## Work to be completed:
Please write out the records exactly.

(Working data begins)

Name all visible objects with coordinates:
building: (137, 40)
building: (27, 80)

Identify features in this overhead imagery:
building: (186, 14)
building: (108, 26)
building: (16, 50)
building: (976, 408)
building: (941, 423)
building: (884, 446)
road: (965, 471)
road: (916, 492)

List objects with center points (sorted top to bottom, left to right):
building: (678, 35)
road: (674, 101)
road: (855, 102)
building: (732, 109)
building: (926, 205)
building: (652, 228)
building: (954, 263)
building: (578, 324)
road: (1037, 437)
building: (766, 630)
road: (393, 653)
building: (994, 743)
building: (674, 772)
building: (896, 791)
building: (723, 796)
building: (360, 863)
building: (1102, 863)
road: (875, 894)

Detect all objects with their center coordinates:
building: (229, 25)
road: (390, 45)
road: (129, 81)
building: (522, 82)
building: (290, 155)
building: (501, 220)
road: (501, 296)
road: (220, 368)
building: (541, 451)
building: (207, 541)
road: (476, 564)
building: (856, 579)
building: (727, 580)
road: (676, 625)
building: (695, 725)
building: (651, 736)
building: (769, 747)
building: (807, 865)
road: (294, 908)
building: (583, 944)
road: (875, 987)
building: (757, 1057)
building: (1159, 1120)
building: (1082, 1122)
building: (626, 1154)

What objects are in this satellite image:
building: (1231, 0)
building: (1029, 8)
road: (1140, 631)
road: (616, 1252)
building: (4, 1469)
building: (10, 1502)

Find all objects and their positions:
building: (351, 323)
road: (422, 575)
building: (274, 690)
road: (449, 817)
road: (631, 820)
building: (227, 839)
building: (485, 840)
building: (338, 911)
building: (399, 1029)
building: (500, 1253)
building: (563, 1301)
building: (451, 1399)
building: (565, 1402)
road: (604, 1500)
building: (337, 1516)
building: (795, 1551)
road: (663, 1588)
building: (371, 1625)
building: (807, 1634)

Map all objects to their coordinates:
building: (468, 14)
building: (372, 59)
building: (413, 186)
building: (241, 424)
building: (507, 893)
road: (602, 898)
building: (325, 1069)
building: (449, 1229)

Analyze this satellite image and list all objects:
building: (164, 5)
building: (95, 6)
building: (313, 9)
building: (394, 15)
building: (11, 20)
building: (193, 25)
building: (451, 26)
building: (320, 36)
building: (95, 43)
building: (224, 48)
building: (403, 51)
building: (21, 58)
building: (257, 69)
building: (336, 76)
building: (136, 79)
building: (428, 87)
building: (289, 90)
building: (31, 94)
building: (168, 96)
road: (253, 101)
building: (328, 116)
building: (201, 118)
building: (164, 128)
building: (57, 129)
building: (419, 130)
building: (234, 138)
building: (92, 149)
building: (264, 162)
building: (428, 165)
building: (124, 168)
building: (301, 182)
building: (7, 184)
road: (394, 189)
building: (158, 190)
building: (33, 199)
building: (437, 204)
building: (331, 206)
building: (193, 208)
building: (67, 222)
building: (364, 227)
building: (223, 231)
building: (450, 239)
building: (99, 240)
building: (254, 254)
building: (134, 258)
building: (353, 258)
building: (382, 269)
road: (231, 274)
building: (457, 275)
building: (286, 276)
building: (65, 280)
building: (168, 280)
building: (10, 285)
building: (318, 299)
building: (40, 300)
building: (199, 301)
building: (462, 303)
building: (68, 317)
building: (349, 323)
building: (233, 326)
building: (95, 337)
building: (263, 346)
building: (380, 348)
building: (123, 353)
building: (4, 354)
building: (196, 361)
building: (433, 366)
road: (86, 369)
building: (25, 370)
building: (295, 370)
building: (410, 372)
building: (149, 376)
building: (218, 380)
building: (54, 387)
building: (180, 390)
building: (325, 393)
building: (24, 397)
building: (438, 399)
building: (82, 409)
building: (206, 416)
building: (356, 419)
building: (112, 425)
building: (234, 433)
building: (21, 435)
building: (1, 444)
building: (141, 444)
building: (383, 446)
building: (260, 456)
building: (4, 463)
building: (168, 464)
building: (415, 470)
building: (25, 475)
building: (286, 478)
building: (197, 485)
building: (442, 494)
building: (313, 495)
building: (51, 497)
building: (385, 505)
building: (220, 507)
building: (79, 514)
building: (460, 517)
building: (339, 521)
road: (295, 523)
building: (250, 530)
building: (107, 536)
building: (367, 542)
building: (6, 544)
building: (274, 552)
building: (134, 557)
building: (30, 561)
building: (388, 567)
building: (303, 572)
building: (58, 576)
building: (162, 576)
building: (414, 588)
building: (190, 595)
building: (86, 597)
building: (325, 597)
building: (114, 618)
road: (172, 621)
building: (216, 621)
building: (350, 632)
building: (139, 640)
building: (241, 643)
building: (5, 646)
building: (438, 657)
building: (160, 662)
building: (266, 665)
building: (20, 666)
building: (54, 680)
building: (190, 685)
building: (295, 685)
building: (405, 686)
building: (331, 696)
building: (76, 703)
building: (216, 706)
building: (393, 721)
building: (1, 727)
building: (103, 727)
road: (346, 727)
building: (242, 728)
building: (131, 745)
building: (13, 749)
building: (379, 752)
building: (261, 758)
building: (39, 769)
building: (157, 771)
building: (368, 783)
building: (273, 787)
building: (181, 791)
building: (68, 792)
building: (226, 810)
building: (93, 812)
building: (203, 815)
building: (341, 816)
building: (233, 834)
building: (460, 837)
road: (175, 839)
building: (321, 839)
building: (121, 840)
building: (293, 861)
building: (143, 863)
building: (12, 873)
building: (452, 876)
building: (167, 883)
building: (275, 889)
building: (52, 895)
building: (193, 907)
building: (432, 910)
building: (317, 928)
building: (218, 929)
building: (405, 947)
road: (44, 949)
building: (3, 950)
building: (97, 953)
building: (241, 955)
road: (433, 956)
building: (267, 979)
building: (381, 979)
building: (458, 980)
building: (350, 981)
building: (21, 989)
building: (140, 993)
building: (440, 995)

(Working data ends)

## The answer:
Name all visible objects with coordinates:
building: (137, 40)
building: (27, 80)

Identify features in this overhead imagery:
building: (186, 14)
building: (108, 26)
building: (16, 50)
building: (976, 408)
building: (941, 423)
building: (884, 446)
road: (965, 471)
road: (916, 492)

List objects with center points (sorted top to bottom, left to right):
building: (678, 35)
road: (674, 101)
road: (855, 102)
building: (732, 109)
building: (926, 205)
building: (652, 228)
building: (954, 263)
building: (578, 324)
road: (1037, 437)
building: (766, 630)
road: (393, 653)
building: (994, 743)
building: (674, 772)
building: (896, 791)
building: (723, 796)
building: (360, 863)
building: (1102, 863)
road: (875, 894)

Detect all objects with their center coordinates:
building: (229, 25)
road: (390, 45)
road: (129, 81)
building: (522, 82)
building: (290, 155)
building: (501, 220)
road: (501, 296)
road: (220, 368)
building: (541, 451)
building: (207, 541)
road: (476, 564)
building: (856, 579)
building: (727, 580)
road: (676, 625)
building: (695, 725)
building: (651, 736)
building: (769, 747)
building: (807, 865)
road: (294, 908)
building: (583, 944)
road: (875, 987)
building: (757, 1057)
building: (1159, 1120)
building: (1082, 1122)
building: (626, 1154)

What objects are in this satellite image:
building: (1231, 0)
building: (1029, 8)
road: (1140, 631)
road: (616, 1252)
building: (4, 1469)
building: (10, 1502)

Find all objects and their positions:
building: (351, 323)
road: (422, 575)
building: (274, 690)
road: (449, 817)
road: (631, 820)
building: (227, 839)
building: (485, 840)
building: (338, 911)
building: (399, 1029)
building: (500, 1253)
building: (563, 1301)
building: (451, 1399)
building: (565, 1402)
road: (604, 1500)
building: (337, 1516)
building: (795, 1551)
road: (663, 1588)
building: (371, 1625)
building: (807, 1634)

Map all objects to their coordinates:
building: (468, 14)
building: (372, 59)
building: (413, 186)
building: (241, 424)
building: (507, 893)
road: (602, 898)
building: (325, 1069)
building: (449, 1229)

Analyze this satellite image and list all objects:
building: (164, 5)
building: (95, 6)
building: (313, 9)
building: (394, 15)
building: (11, 20)
building: (193, 25)
building: (451, 26)
building: (320, 36)
building: (95, 43)
building: (224, 48)
building: (403, 51)
building: (21, 58)
building: (257, 69)
building: (336, 76)
building: (136, 79)
building: (428, 87)
building: (289, 90)
building: (31, 94)
building: (168, 96)
road: (253, 101)
building: (328, 116)
building: (201, 118)
building: (164, 128)
building: (57, 129)
building: (419, 130)
building: (234, 138)
building: (92, 149)
building: (264, 162)
building: (428, 165)
building: (124, 168)
building: (301, 182)
building: (7, 184)
road: (394, 189)
building: (158, 190)
building: (33, 199)
building: (437, 204)
building: (331, 206)
building: (193, 208)
building: (67, 222)
building: (364, 227)
building: (223, 231)
building: (450, 239)
building: (99, 240)
building: (254, 254)
building: (134, 258)
building: (353, 258)
building: (382, 269)
road: (231, 274)
building: (457, 275)
building: (286, 276)
building: (65, 280)
building: (168, 280)
building: (10, 285)
building: (318, 299)
building: (40, 300)
building: (199, 301)
building: (462, 303)
building: (68, 317)
building: (349, 323)
building: (233, 326)
building: (95, 337)
building: (263, 346)
building: (380, 348)
building: (123, 353)
building: (4, 354)
building: (196, 361)
building: (433, 366)
road: (86, 369)
building: (25, 370)
building: (295, 370)
building: (410, 372)
building: (149, 376)
building: (218, 380)
building: (54, 387)
building: (180, 390)
building: (325, 393)
building: (24, 397)
building: (438, 399)
building: (82, 409)
building: (206, 416)
building: (356, 419)
building: (112, 425)
building: (234, 433)
building: (21, 435)
building: (1, 444)
building: (141, 444)
building: (383, 446)
building: (260, 456)
building: (4, 463)
building: (168, 464)
building: (415, 470)
building: (25, 475)
building: (286, 478)
building: (197, 485)
building: (442, 494)
building: (313, 495)
building: (51, 497)
building: (385, 505)
building: (220, 507)
building: (79, 514)
building: (460, 517)
building: (339, 521)
road: (295, 523)
building: (250, 530)
building: (107, 536)
building: (367, 542)
building: (6, 544)
building: (274, 552)
building: (134, 557)
building: (30, 561)
building: (388, 567)
building: (303, 572)
building: (58, 576)
building: (162, 576)
building: (414, 588)
building: (190, 595)
building: (86, 597)
building: (325, 597)
building: (114, 618)
road: (172, 621)
building: (216, 621)
building: (350, 632)
building: (139, 640)
building: (241, 643)
building: (5, 646)
building: (438, 657)
building: (160, 662)
building: (266, 665)
building: (20, 666)
building: (54, 680)
building: (190, 685)
building: (295, 685)
building: (405, 686)
building: (331, 696)
building: (76, 703)
building: (216, 706)
building: (393, 721)
building: (1, 727)
building: (103, 727)
road: (346, 727)
building: (242, 728)
building: (131, 745)
building: (13, 749)
building: (379, 752)
building: (261, 758)
building: (39, 769)
building: (157, 771)
building: (368, 783)
building: (273, 787)
building: (181, 791)
building: (68, 792)
building: (226, 810)
building: (93, 812)
building: (203, 815)
building: (341, 816)
building: (233, 834)
building: (460, 837)
road: (175, 839)
building: (321, 839)
building: (121, 840)
building: (293, 861)
building: (143, 863)
building: (12, 873)
building: (452, 876)
building: (167, 883)
building: (275, 889)
building: (52, 895)
building: (193, 907)
building: (432, 910)
building: (317, 928)
building: (218, 929)
building: (405, 947)
road: (44, 949)
building: (3, 950)
building: (97, 953)
building: (241, 955)
road: (433, 956)
building: (267, 979)
building: (381, 979)
building: (458, 980)
building: (350, 981)
building: (21, 989)
building: (140, 993)
building: (440, 995)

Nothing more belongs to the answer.